## EXERCISE PROMPT
Give back, unchanged, the line containing "LED: green -> white" and every line after it up to the end of the listing.

## ENTRIES SHOWN

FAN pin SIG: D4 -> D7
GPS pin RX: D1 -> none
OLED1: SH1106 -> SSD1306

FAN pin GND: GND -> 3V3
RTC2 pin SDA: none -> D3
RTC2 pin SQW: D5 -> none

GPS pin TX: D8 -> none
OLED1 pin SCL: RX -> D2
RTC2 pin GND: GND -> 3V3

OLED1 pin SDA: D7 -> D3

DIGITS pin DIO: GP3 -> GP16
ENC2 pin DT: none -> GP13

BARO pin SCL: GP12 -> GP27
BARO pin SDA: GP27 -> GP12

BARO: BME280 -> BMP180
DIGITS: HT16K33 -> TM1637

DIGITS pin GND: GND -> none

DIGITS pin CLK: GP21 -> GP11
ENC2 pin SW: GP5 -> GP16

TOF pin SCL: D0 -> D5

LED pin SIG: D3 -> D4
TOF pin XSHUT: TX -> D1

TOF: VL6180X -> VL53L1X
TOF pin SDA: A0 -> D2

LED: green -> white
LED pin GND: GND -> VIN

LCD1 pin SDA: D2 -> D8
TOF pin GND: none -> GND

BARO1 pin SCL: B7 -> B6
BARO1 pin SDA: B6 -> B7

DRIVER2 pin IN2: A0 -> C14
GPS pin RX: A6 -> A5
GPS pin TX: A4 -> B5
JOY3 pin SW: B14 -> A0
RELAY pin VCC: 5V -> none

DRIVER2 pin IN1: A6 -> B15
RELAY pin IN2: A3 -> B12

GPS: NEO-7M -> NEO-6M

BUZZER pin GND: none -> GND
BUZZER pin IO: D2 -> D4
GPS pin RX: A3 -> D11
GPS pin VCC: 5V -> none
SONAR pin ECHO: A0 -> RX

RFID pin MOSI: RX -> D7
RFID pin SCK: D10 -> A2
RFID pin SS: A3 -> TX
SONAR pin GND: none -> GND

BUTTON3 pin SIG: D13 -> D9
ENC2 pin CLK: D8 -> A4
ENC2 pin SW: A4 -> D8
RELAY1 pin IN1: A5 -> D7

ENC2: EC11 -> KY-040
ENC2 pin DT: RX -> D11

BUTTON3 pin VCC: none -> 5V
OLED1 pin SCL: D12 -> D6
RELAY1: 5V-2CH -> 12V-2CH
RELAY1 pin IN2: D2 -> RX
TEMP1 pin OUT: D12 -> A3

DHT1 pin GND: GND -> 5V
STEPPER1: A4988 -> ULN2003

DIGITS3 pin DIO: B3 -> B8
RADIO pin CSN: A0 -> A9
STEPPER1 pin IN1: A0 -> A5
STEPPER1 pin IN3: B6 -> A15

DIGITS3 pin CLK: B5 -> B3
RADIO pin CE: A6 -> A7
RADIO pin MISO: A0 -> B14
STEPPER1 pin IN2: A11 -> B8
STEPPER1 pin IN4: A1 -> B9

## RESPONSE AREA
LED: green -> white
LED pin GND: GND -> VIN

LCD1 pin SDA: D2 -> D8
TOF pin GND: none -> GND

BARO1 pin SCL: B7 -> B6
BARO1 pin SDA: B6 -> B7

DRIVER2 pin IN2: A0 -> C14
GPS pin RX: A6 -> A5
GPS pin TX: A4 -> B5
JOY3 pin SW: B14 -> A0
RELAY pin VCC: 5V -> none

DRIVER2 pin IN1: A6 -> B15
RELAY pin IN2: A3 -> B12

GPS: NEO-7M -> NEO-6M

BUZZER pin GND: none -> GND
BUZZER pin IO: D2 -> D4
GPS pin RX: A3 -> D11
GPS pin VCC: 5V -> none
SONAR pin ECHO: A0 -> RX

RFID pin MOSI: RX -> D7
RFID pin SCK: D10 -> A2
RFID pin SS: A3 -> TX
SONAR pin GND: none -> GND

BUTTON3 pin SIG: D13 -> D9
ENC2 pin CLK: D8 -> A4
ENC2 pin SW: A4 -> D8
RELAY1 pin IN1: A5 -> D7

ENC2: EC11 -> KY-040
ENC2 pin DT: RX -> D11

BUTTON3 pin VCC: none -> 5V
OLED1 pin SCL: D12 -> D6
RELAY1: 5V-2CH -> 12V-2CH
RELAY1 pin IN2: D2 -> RX
TEMP1 pin OUT: D12 -> A3

DHT1 pin GND: GND -> 5V
STEPPER1: A4988 -> ULN2003

DIGITS3 pin DIO: B3 -> B8
RADIO pin CSN: A0 -> A9
STEPPER1 pin IN1: A0 -> A5
STEPPER1 pin IN3: B6 -> A15

DIGITS3 pin CLK: B5 -> B3
RADIO pin CE: A6 -> A7
RADIO pin MISO: A0 -> B14
STEPPER1 pin IN2: A11 -> B8
STEPPER1 pin IN4: A1 -> B9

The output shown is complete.